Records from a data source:

○ ○ ○

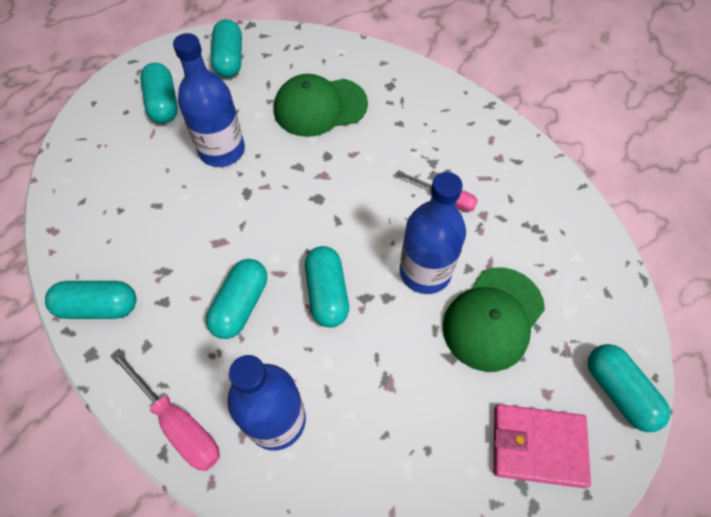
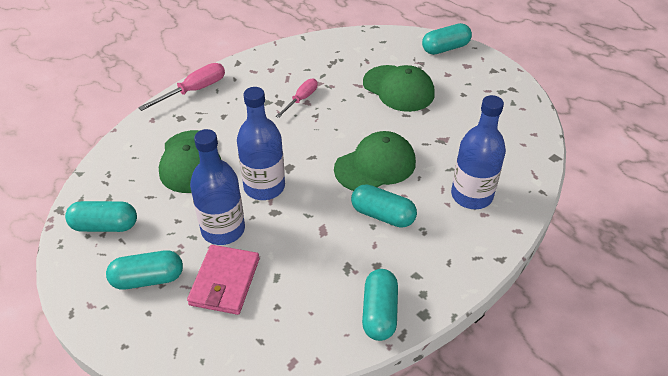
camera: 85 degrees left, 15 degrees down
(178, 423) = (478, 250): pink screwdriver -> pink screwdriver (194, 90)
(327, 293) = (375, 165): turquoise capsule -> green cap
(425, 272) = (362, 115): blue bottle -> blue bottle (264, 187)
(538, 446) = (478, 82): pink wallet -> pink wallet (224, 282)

○ ○ ○

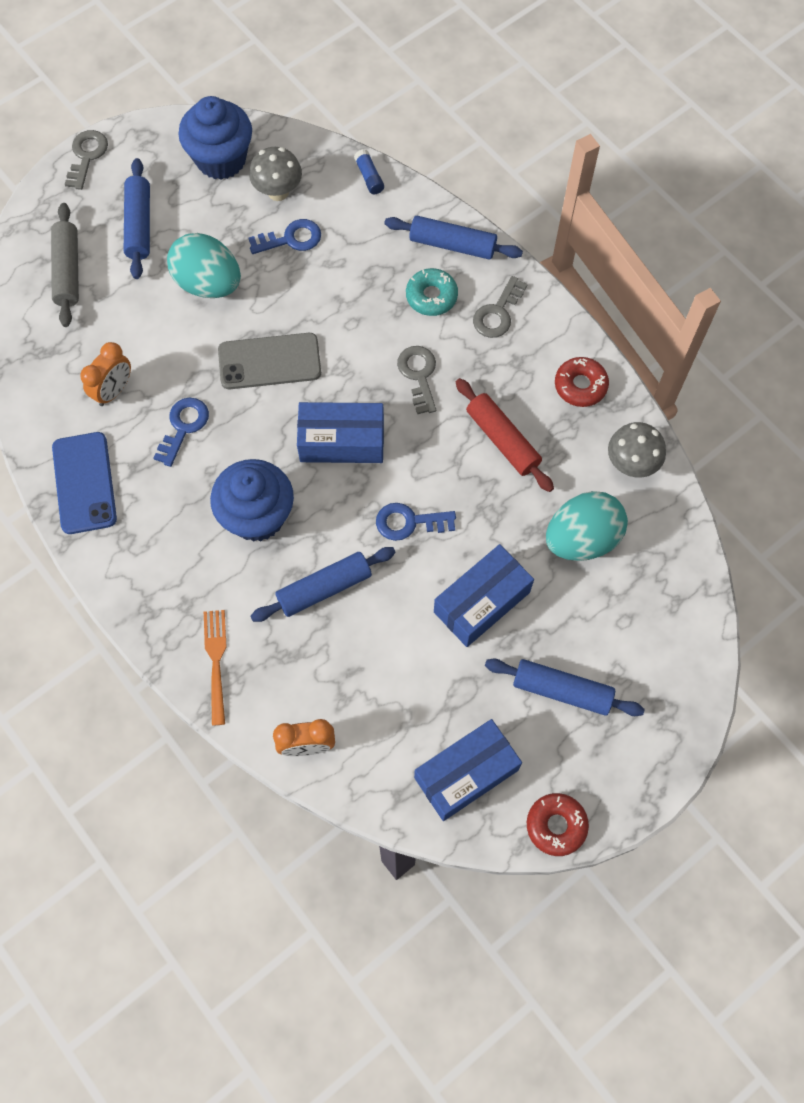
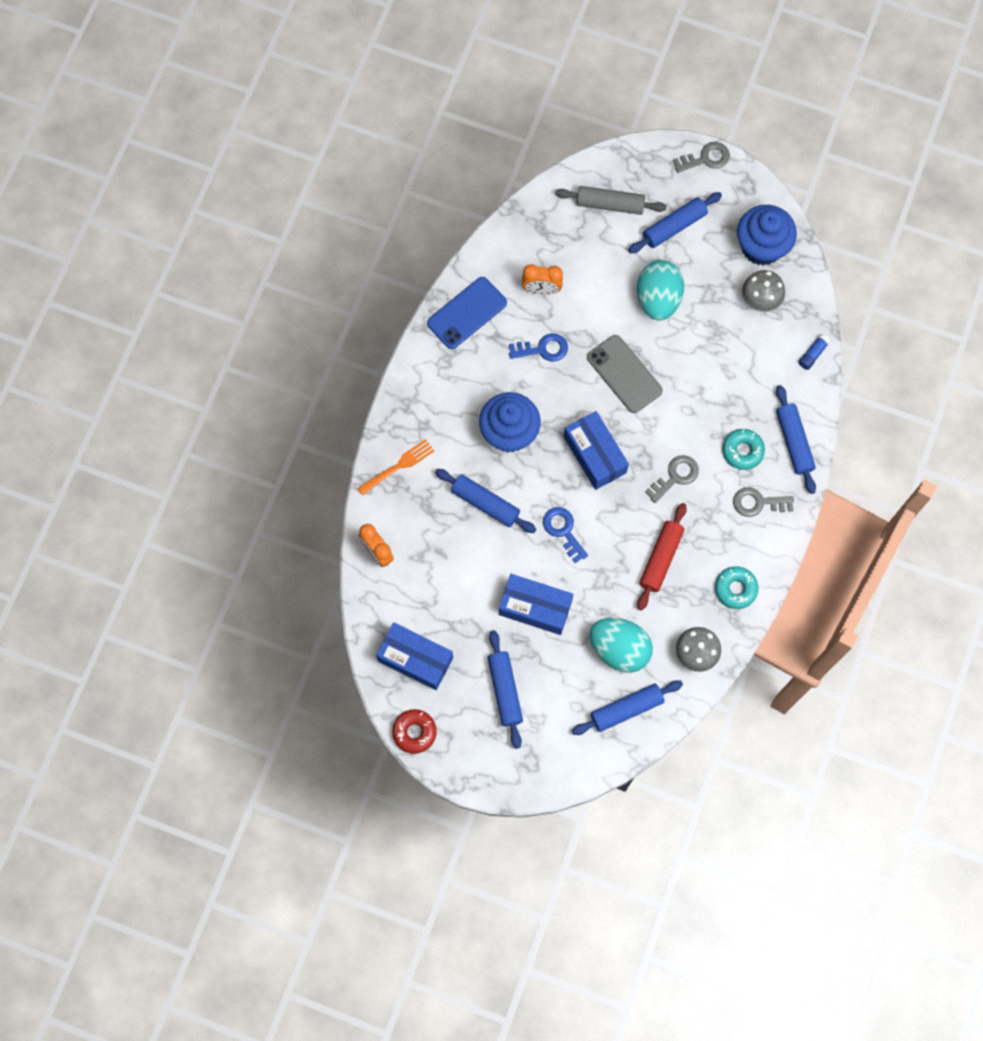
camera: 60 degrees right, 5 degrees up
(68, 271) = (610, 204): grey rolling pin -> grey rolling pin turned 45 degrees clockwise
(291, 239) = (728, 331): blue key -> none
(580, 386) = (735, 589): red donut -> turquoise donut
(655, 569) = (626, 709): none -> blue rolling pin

○ ○ ○

■ **Task item**:
Could you restate, word for word, the lines above from the one with "camera: 85 degrees left, 15 degrees down" to the one with "(538, 446) = (478, 82): pink", both included?

■ **Response to this exercise**:
camera: 85 degrees left, 15 degrees down
(178, 423) = (478, 250): pink screwdriver -> pink screwdriver (194, 90)
(327, 293) = (375, 165): turquoise capsule -> green cap
(425, 272) = (362, 115): blue bottle -> blue bottle (264, 187)
(538, 446) = (478, 82): pink wallet -> pink wallet (224, 282)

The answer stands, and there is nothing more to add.